### TASK GOAL
In the entries below, find the line with "RFID3 pin IRQ: D7 -> D3" and the line with "SCALE pin GND: GND -> 3V3". Reproduce those two lines and every line between them exactly, and nothing more.

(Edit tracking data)
::::::::::

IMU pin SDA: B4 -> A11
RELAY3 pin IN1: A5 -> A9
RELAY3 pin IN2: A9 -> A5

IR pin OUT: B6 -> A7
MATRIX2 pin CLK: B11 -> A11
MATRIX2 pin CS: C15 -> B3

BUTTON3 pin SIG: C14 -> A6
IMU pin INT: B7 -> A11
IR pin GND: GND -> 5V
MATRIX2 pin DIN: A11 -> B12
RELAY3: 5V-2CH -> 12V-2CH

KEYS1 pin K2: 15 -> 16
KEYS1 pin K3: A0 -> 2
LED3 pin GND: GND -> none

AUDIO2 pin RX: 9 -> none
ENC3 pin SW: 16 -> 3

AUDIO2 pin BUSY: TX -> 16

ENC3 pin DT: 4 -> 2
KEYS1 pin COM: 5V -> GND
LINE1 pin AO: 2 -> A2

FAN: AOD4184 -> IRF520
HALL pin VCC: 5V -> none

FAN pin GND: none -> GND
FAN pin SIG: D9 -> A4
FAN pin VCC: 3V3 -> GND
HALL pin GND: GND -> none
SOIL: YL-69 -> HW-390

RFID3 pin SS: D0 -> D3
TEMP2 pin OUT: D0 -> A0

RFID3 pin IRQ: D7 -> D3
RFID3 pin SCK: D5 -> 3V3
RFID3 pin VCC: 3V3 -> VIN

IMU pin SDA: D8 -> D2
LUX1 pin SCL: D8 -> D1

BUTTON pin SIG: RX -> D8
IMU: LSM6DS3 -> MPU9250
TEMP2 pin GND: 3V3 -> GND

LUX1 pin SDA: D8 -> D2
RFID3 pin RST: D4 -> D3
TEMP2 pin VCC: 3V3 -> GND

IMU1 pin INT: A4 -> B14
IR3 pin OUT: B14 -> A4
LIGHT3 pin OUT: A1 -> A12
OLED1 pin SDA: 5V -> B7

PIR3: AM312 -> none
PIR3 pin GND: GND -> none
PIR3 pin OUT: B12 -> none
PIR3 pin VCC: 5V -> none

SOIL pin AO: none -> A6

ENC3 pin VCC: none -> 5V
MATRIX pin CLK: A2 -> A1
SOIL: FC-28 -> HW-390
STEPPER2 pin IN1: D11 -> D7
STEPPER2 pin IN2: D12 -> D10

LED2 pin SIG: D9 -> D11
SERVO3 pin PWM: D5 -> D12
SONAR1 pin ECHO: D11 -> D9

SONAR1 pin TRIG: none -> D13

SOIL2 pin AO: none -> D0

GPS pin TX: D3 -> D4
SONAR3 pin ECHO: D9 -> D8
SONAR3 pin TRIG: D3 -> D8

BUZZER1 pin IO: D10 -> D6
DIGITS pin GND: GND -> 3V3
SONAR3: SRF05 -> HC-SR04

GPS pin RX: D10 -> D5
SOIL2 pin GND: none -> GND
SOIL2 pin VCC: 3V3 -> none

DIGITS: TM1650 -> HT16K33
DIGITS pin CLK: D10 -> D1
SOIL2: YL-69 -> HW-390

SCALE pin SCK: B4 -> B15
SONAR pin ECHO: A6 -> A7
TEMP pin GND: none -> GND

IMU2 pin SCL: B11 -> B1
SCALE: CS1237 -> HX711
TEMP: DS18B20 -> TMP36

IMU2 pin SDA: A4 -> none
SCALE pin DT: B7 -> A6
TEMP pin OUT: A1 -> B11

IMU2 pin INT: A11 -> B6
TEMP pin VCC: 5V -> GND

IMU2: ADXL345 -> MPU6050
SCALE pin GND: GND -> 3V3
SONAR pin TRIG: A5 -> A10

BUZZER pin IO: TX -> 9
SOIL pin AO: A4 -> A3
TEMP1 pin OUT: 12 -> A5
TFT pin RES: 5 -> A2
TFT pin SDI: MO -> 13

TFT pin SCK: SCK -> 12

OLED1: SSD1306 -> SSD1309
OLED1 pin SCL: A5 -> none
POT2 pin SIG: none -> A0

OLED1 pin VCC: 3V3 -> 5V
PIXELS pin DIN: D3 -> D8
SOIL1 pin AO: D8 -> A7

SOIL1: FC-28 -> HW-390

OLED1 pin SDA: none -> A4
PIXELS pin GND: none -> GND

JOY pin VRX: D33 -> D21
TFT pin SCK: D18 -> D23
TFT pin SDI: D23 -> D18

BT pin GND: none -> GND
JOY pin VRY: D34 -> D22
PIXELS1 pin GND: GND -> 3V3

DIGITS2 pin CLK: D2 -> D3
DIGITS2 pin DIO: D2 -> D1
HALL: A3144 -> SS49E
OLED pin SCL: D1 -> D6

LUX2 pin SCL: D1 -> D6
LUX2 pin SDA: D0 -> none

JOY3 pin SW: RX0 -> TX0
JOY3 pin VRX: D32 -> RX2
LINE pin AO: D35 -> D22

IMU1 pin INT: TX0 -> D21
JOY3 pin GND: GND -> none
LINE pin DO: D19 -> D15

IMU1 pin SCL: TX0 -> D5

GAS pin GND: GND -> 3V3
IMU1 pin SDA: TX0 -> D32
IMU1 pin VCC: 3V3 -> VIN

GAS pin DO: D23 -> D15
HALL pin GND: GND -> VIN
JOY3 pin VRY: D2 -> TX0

::::::::::

### REPLY TO THE EXERCISE
RFID3 pin IRQ: D7 -> D3
RFID3 pin SCK: D5 -> 3V3
RFID3 pin VCC: 3V3 -> VIN

IMU pin SDA: D8 -> D2
LUX1 pin SCL: D8 -> D1

BUTTON pin SIG: RX -> D8
IMU: LSM6DS3 -> MPU9250
TEMP2 pin GND: 3V3 -> GND

LUX1 pin SDA: D8 -> D2
RFID3 pin RST: D4 -> D3
TEMP2 pin VCC: 3V3 -> GND

IMU1 pin INT: A4 -> B14
IR3 pin OUT: B14 -> A4
LIGHT3 pin OUT: A1 -> A12
OLED1 pin SDA: 5V -> B7

PIR3: AM312 -> none
PIR3 pin GND: GND -> none
PIR3 pin OUT: B12 -> none
PIR3 pin VCC: 5V -> none

SOIL pin AO: none -> A6

ENC3 pin VCC: none -> 5V
MATRIX pin CLK: A2 -> A1
SOIL: FC-28 -> HW-390
STEPPER2 pin IN1: D11 -> D7
STEPPER2 pin IN2: D12 -> D10

LED2 pin SIG: D9 -> D11
SERVO3 pin PWM: D5 -> D12
SONAR1 pin ECHO: D11 -> D9

SONAR1 pin TRIG: none -> D13

SOIL2 pin AO: none -> D0

GPS pin TX: D3 -> D4
SONAR3 pin ECHO: D9 -> D8
SONAR3 pin TRIG: D3 -> D8

BUZZER1 pin IO: D10 -> D6
DIGITS pin GND: GND -> 3V3
SONAR3: SRF05 -> HC-SR04

GPS pin RX: D10 -> D5
SOIL2 pin GND: none -> GND
SOIL2 pin VCC: 3V3 -> none

DIGITS: TM1650 -> HT16K33
DIGITS pin CLK: D10 -> D1
SOIL2: YL-69 -> HW-390

SCALE pin SCK: B4 -> B15
SONAR pin ECHO: A6 -> A7
TEMP pin GND: none -> GND

IMU2 pin SCL: B11 -> B1
SCALE: CS1237 -> HX711
TEMP: DS18B20 -> TMP36

IMU2 pin SDA: A4 -> none
SCALE pin DT: B7 -> A6
TEMP pin OUT: A1 -> B11

IMU2 pin INT: A11 -> B6
TEMP pin VCC: 5V -> GND

IMU2: ADXL345 -> MPU6050
SCALE pin GND: GND -> 3V3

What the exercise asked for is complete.